Required action
How many of the lines below hold the word "Pfanne"? Answer only with the number.

[Dataset records]
---
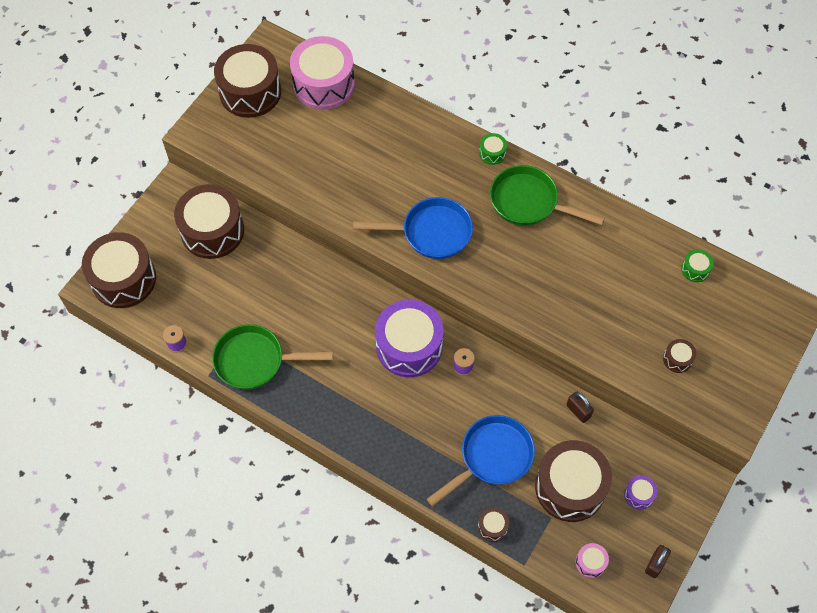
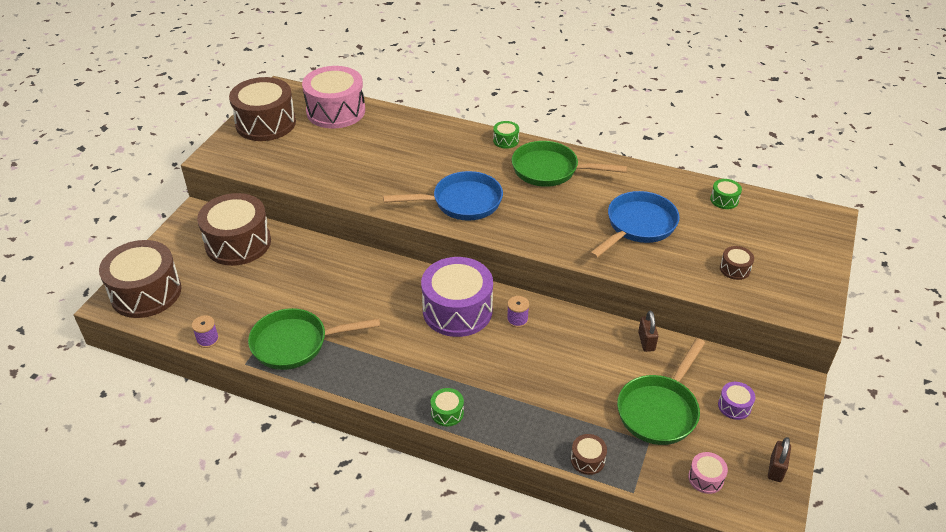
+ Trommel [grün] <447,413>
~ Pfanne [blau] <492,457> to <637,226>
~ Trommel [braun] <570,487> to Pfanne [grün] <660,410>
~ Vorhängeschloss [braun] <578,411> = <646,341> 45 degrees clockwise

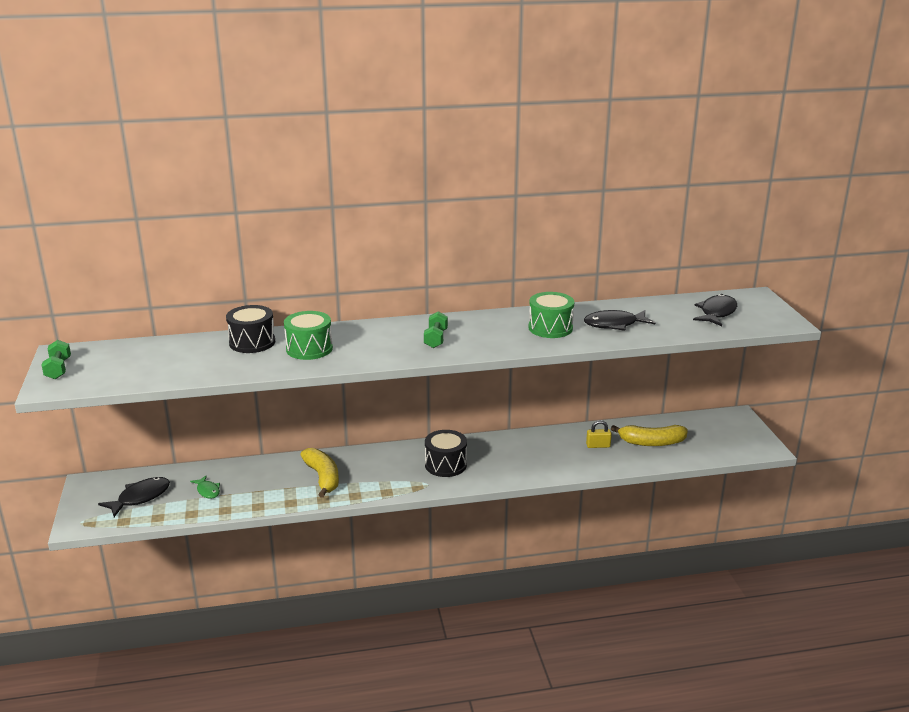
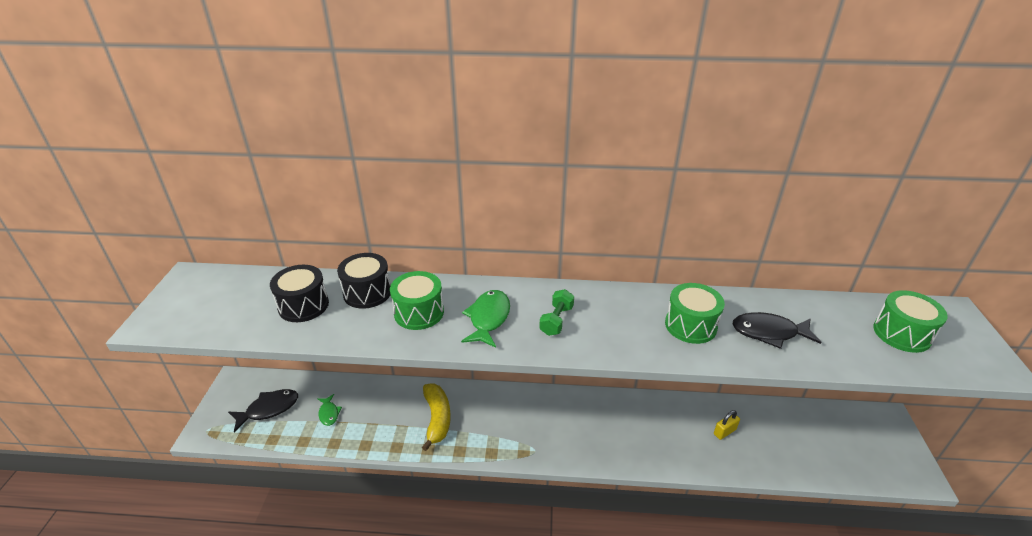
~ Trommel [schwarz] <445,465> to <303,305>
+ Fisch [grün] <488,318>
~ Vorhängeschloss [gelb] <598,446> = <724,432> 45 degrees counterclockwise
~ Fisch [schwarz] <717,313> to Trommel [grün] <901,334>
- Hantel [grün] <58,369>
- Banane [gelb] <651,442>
---
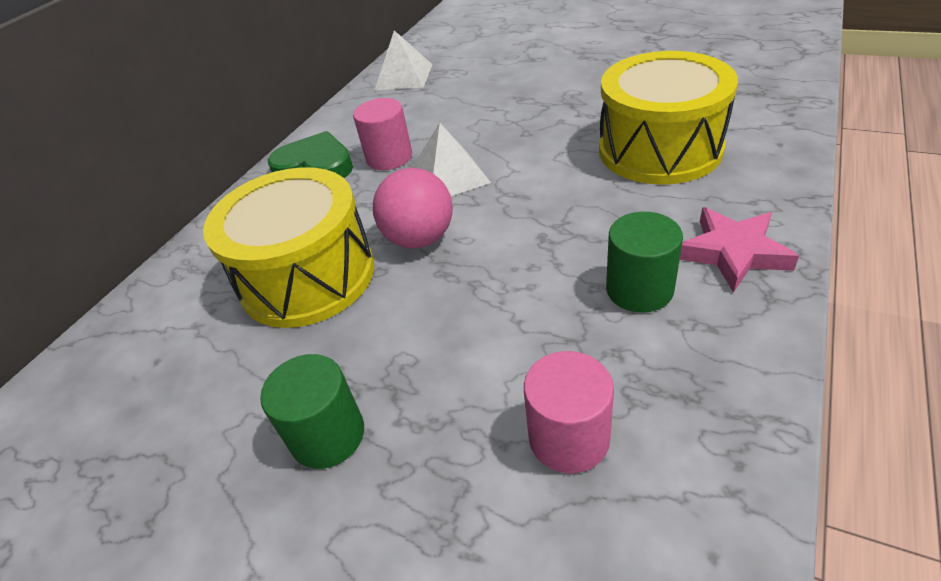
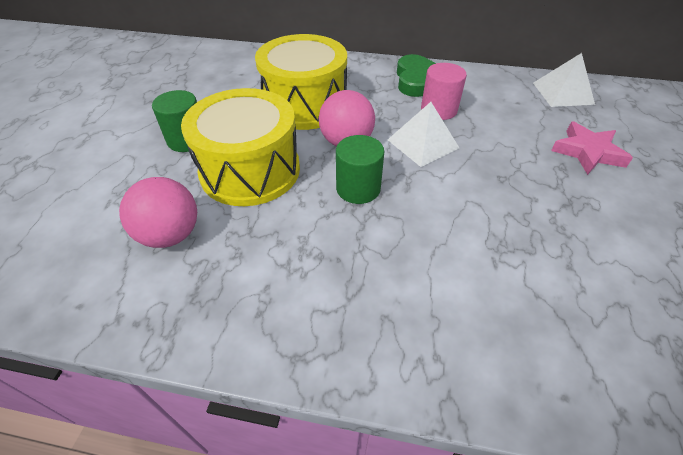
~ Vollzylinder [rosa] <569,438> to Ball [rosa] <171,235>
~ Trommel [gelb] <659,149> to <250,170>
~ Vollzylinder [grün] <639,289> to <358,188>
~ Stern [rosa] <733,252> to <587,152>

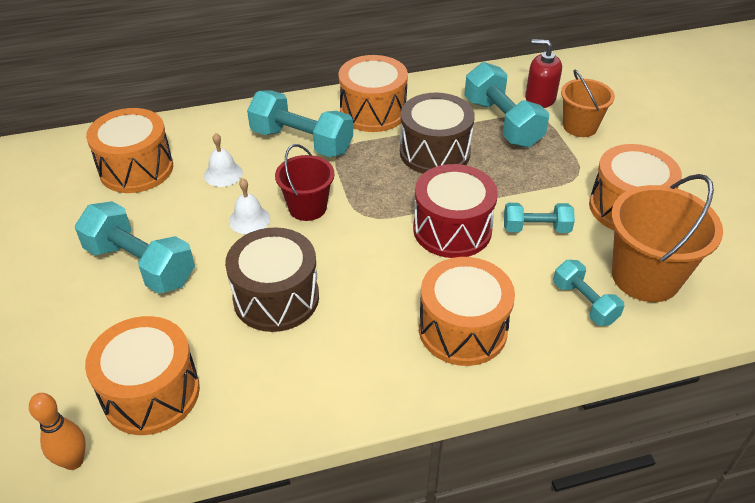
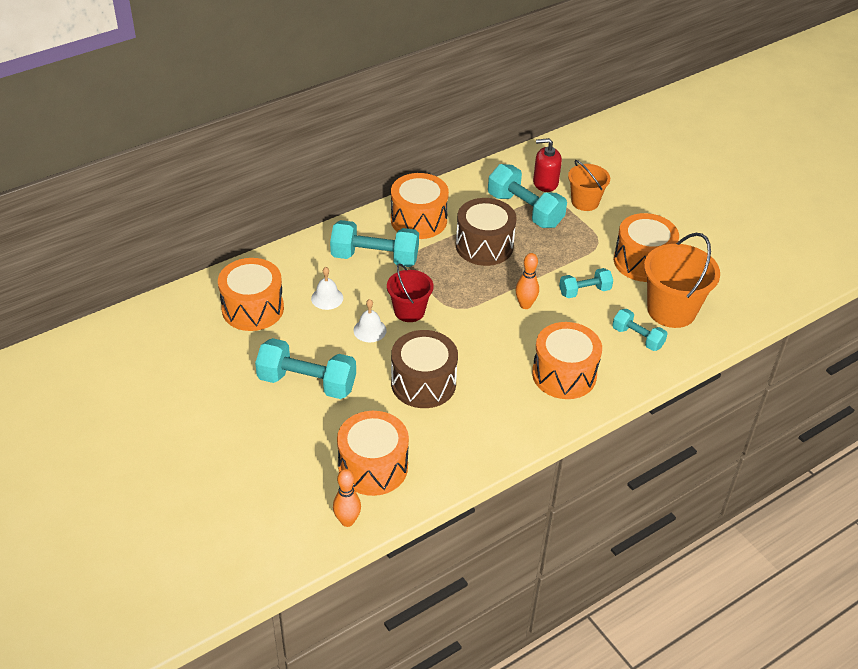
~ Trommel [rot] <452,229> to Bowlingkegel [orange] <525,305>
---
Your solution
2